▸ Task brief:
Please write out every line of the listing without alteration, but omit the images.

▸ Records for the exercise:
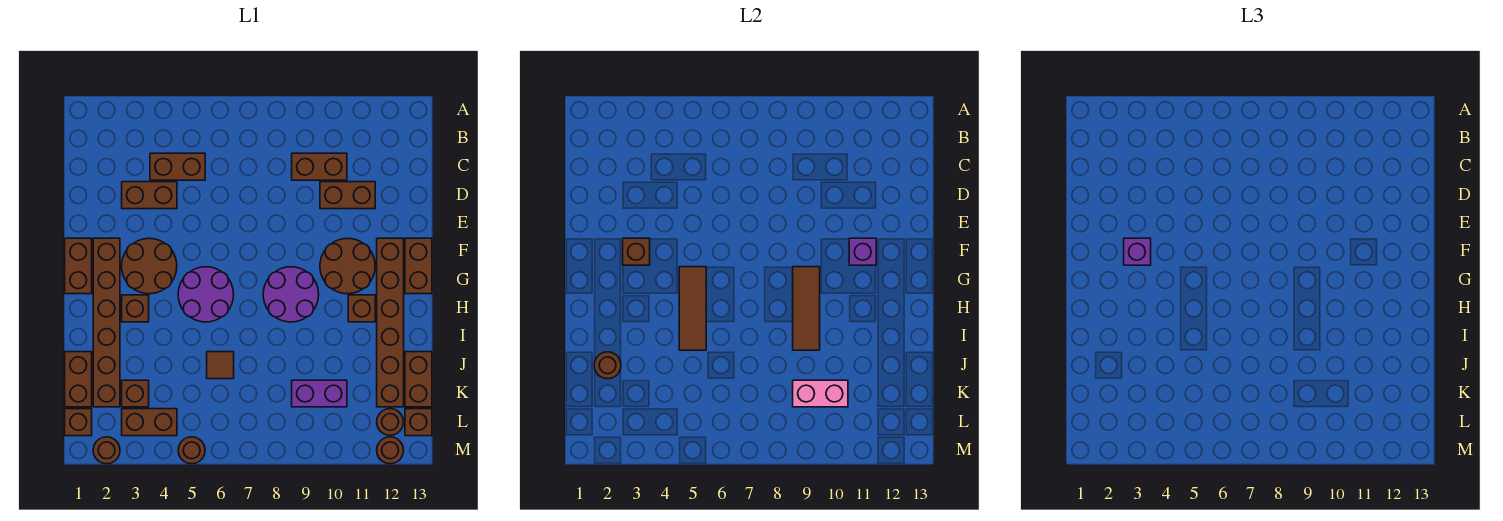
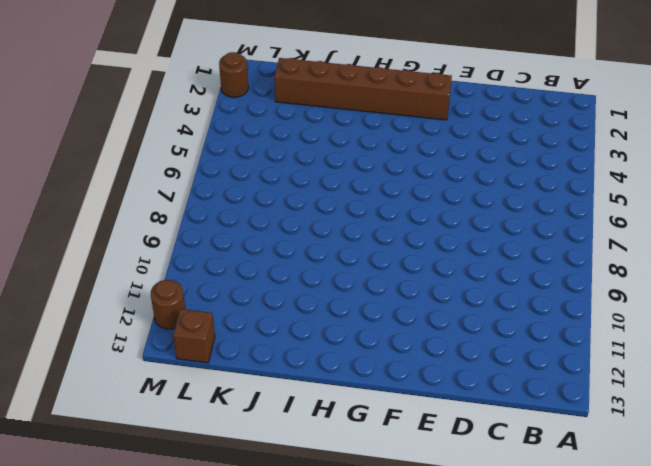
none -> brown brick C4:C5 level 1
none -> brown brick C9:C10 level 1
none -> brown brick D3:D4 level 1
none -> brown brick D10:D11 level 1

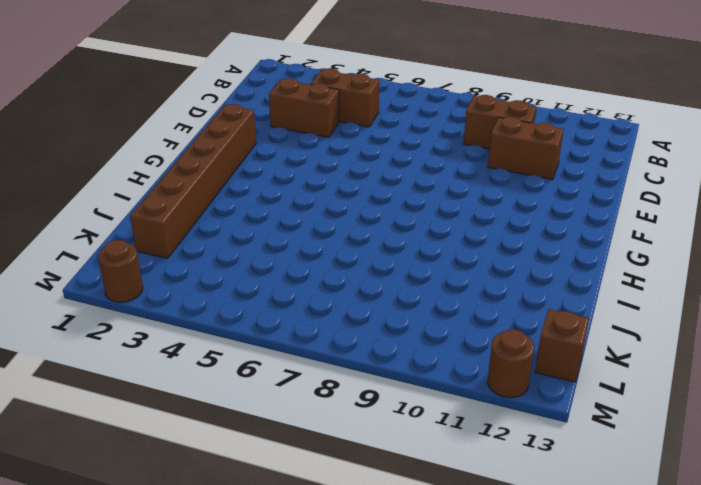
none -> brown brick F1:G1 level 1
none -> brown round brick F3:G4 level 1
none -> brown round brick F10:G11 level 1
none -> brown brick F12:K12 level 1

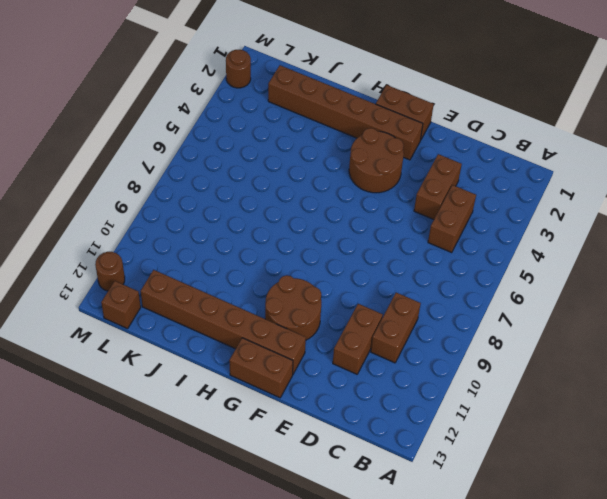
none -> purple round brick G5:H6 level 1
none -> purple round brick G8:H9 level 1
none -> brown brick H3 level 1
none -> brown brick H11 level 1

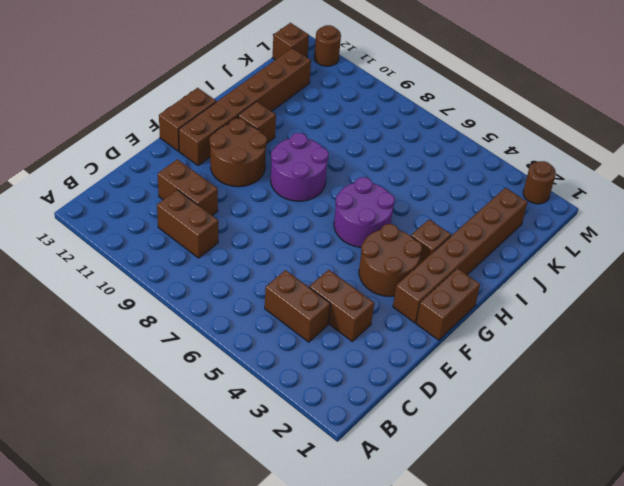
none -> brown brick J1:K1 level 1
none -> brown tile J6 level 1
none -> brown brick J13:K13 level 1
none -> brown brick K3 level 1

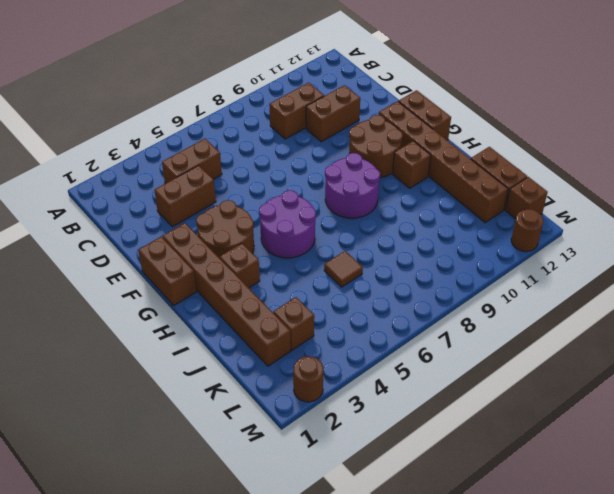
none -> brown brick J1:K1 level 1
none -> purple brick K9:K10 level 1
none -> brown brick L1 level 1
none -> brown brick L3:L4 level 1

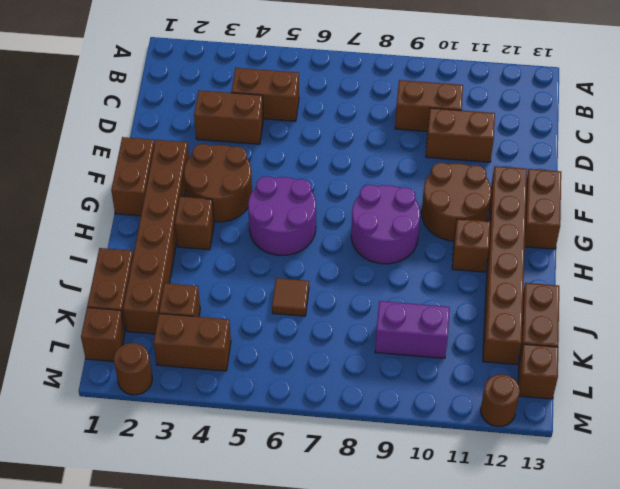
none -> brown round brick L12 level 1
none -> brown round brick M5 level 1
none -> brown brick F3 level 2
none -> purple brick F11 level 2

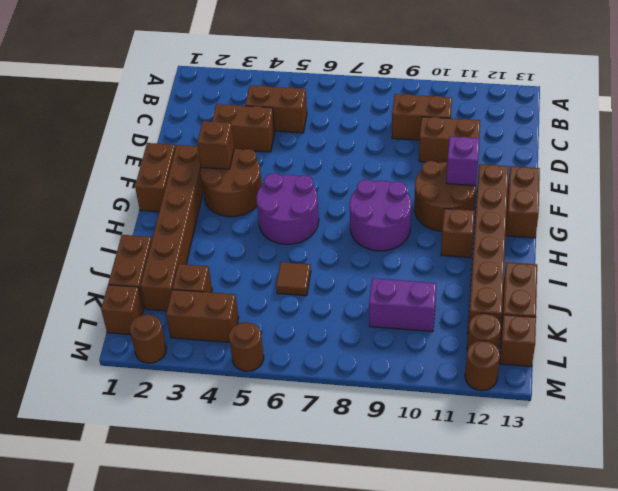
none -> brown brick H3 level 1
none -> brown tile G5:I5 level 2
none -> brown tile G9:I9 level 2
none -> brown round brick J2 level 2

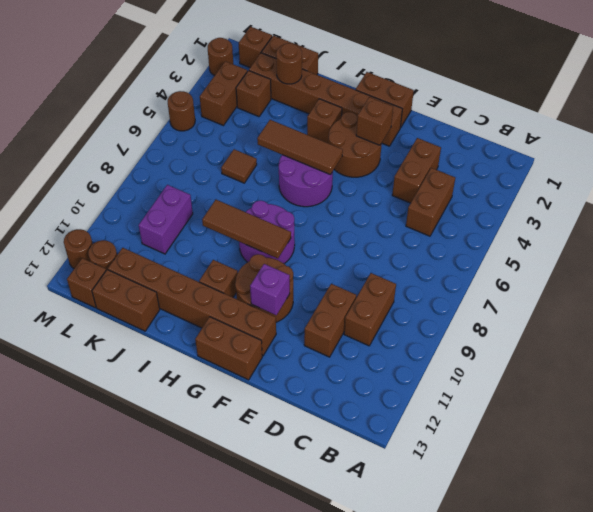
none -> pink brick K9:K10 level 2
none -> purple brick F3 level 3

▸ Answer for the task:
none -> brown brick C4:C5 level 1
none -> brown brick C9:C10 level 1
none -> brown brick D3:D4 level 1
none -> brown brick D10:D11 level 1

none -> brown brick F1:G1 level 1
none -> brown round brick F3:G4 level 1
none -> brown round brick F10:G11 level 1
none -> brown brick F12:K12 level 1

none -> purple round brick G5:H6 level 1
none -> purple round brick G8:H9 level 1
none -> brown brick H3 level 1
none -> brown brick H11 level 1

none -> brown brick J1:K1 level 1
none -> brown tile J6 level 1
none -> brown brick J13:K13 level 1
none -> brown brick K3 level 1

none -> brown brick J1:K1 level 1
none -> purple brick K9:K10 level 1
none -> brown brick L1 level 1
none -> brown brick L3:L4 level 1

none -> brown round brick L12 level 1
none -> brown round brick M5 level 1
none -> brown brick F3 level 2
none -> purple brick F11 level 2

none -> brown brick H3 level 1
none -> brown tile G5:I5 level 2
none -> brown tile G9:I9 level 2
none -> brown round brick J2 level 2

none -> pink brick K9:K10 level 2
none -> purple brick F3 level 3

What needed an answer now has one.